● About this task
Look for the word "secondary" in the entries and copy each line where it appears.

---------- Data

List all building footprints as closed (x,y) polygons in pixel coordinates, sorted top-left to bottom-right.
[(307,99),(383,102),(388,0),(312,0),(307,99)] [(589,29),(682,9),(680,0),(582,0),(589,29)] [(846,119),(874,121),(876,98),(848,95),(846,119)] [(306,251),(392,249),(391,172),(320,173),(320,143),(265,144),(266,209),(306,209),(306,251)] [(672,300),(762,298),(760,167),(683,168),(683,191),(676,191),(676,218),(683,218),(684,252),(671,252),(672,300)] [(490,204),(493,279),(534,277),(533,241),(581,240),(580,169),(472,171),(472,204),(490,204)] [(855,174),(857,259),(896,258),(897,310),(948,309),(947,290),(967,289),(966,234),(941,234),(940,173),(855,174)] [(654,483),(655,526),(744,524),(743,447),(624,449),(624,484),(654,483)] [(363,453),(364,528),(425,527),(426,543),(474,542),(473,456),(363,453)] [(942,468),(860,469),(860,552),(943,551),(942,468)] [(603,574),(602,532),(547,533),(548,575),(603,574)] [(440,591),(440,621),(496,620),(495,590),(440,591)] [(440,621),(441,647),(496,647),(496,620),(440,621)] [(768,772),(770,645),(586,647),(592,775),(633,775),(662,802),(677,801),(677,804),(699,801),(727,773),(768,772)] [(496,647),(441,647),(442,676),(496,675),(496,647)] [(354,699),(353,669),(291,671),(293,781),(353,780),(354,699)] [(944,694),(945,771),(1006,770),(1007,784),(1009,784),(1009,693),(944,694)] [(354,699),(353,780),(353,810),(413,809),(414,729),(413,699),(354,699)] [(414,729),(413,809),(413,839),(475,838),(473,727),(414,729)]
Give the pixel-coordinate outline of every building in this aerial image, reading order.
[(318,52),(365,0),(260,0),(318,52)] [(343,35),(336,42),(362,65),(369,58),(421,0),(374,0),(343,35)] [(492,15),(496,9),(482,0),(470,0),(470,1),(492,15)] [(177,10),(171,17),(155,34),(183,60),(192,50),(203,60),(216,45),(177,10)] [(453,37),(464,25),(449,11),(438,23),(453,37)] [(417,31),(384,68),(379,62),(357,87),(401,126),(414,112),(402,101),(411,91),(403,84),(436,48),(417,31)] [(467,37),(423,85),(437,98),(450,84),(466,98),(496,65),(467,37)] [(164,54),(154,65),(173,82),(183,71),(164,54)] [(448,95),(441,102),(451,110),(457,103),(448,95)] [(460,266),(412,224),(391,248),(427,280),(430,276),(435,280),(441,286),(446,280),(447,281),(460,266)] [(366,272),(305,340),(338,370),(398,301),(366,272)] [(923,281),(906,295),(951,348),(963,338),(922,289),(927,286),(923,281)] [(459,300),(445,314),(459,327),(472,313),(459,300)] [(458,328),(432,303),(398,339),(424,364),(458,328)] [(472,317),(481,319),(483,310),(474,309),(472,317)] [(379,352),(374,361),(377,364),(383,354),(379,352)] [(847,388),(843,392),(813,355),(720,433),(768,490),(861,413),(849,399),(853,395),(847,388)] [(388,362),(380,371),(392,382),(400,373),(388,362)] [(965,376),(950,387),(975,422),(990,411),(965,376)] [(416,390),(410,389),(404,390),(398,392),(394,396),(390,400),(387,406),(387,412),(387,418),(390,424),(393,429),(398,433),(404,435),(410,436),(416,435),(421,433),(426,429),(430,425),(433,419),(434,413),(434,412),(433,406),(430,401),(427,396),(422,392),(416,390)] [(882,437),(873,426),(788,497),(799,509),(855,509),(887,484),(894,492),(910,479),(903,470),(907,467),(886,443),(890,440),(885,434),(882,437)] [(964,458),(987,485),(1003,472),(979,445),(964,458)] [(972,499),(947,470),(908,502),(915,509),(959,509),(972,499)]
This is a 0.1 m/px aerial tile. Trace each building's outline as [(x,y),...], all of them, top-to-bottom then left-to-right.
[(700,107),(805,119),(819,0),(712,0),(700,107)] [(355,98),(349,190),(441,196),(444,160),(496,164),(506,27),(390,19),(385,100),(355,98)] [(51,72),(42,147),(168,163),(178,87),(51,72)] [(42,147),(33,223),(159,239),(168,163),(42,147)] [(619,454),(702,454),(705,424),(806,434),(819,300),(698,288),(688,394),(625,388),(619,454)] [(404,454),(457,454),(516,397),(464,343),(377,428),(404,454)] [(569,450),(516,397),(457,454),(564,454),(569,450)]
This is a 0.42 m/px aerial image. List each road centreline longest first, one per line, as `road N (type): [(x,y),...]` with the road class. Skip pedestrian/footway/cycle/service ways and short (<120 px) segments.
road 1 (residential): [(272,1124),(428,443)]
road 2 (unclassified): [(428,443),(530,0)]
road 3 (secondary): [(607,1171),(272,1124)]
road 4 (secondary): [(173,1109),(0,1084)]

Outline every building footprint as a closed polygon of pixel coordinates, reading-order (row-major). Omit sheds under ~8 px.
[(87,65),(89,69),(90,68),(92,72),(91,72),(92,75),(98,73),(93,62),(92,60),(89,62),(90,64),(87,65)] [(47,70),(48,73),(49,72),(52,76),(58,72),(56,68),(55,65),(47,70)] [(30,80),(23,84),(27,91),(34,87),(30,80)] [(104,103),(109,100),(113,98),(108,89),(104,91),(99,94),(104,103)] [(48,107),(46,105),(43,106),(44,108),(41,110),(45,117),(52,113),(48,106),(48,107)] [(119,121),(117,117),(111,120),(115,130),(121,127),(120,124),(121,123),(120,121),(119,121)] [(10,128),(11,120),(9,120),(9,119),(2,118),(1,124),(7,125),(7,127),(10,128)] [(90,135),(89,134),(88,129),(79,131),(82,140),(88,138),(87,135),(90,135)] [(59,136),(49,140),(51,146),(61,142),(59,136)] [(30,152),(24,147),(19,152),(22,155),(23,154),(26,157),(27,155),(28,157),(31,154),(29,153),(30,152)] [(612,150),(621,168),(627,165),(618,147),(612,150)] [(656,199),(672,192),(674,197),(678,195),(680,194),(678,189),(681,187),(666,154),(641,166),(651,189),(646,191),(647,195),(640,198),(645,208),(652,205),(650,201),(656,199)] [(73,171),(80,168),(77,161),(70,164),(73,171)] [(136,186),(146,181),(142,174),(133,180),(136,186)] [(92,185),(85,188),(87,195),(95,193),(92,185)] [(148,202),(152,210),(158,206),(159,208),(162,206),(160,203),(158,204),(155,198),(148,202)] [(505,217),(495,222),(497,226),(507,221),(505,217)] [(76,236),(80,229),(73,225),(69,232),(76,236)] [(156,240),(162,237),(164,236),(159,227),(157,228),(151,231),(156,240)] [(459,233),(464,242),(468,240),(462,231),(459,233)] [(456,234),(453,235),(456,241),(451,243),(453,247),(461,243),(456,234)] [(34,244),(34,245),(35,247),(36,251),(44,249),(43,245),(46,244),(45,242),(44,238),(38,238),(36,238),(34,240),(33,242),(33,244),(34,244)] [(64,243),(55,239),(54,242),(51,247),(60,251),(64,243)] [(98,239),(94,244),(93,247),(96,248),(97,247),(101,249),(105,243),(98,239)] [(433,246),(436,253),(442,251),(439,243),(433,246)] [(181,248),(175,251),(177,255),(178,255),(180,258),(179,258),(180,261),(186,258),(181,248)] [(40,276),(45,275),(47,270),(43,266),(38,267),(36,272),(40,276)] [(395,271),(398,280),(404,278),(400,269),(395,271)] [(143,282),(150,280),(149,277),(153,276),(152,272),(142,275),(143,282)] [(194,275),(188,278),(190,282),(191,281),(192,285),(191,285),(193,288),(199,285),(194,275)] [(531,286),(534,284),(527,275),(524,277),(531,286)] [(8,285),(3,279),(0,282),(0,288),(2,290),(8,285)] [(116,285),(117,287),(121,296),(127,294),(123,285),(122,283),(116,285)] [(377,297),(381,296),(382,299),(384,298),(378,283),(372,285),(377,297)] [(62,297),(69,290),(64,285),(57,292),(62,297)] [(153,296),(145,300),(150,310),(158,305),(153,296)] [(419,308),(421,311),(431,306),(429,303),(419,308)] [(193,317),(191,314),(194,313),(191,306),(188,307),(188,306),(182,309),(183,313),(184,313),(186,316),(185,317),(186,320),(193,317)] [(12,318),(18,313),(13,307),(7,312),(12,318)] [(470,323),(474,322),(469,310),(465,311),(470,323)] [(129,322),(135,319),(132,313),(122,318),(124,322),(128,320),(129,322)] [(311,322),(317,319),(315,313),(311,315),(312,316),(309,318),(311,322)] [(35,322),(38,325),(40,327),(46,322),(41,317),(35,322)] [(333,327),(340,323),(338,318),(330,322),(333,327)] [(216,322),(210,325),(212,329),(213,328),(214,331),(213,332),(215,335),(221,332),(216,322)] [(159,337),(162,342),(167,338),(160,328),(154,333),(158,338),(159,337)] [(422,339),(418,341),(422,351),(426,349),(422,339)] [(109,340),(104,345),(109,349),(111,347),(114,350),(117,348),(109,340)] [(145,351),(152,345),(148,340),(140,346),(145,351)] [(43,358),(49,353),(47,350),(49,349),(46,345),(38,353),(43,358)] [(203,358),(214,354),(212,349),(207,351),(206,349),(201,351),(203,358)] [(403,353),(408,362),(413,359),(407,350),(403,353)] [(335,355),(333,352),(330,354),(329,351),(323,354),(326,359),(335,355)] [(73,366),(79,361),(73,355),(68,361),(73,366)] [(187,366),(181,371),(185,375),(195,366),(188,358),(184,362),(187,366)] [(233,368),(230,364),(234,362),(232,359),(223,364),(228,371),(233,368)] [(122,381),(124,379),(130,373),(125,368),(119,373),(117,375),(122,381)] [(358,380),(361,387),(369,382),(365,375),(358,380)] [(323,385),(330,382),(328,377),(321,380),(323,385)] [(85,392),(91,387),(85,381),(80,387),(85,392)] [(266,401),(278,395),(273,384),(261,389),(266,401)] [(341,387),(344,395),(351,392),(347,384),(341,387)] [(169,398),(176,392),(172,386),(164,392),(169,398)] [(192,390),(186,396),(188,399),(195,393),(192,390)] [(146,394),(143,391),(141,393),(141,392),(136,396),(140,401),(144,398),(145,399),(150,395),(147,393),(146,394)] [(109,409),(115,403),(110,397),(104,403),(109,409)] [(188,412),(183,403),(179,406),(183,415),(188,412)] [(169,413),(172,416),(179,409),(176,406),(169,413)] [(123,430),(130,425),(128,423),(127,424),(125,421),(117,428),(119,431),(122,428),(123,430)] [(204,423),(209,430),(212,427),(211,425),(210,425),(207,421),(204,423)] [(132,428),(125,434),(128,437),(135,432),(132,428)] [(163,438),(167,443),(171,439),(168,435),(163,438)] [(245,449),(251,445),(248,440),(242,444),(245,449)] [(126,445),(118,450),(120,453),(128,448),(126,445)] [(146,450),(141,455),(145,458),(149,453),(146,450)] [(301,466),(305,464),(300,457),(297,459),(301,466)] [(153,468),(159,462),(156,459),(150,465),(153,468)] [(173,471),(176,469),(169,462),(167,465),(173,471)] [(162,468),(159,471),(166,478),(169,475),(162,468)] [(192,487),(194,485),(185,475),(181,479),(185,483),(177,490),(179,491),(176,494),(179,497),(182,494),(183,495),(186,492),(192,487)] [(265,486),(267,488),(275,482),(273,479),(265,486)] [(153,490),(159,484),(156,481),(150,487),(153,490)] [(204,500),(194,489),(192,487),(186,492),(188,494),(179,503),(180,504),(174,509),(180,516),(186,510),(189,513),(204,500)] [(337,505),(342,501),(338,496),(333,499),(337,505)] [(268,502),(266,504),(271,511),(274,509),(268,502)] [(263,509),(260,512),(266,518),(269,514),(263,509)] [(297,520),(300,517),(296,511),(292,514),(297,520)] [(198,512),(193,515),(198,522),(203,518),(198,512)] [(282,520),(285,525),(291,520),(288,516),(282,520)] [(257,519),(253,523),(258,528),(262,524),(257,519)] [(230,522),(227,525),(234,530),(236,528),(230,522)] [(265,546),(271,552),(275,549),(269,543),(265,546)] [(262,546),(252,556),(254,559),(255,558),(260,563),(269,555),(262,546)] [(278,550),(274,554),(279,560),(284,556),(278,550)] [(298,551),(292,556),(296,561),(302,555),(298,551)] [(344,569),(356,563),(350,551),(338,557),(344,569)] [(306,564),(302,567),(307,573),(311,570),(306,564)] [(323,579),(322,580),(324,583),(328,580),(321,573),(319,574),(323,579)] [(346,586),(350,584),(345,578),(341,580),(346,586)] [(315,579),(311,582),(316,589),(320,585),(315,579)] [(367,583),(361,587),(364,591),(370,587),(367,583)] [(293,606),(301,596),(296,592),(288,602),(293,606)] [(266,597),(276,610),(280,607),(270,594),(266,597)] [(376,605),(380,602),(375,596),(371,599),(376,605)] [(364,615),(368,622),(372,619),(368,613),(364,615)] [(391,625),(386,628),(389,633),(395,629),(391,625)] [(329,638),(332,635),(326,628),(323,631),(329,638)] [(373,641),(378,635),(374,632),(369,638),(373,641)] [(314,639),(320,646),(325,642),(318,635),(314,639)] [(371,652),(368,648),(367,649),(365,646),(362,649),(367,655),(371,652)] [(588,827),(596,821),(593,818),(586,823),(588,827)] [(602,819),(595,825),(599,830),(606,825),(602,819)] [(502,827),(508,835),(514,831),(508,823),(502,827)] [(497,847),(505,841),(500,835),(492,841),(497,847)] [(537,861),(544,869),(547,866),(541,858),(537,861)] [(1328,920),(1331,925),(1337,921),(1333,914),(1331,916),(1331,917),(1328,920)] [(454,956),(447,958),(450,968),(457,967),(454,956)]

--------------------

● Task result
road 3 (secondary): [(607,1171),(272,1124)]
road 4 (secondary): [(173,1109),(0,1084)]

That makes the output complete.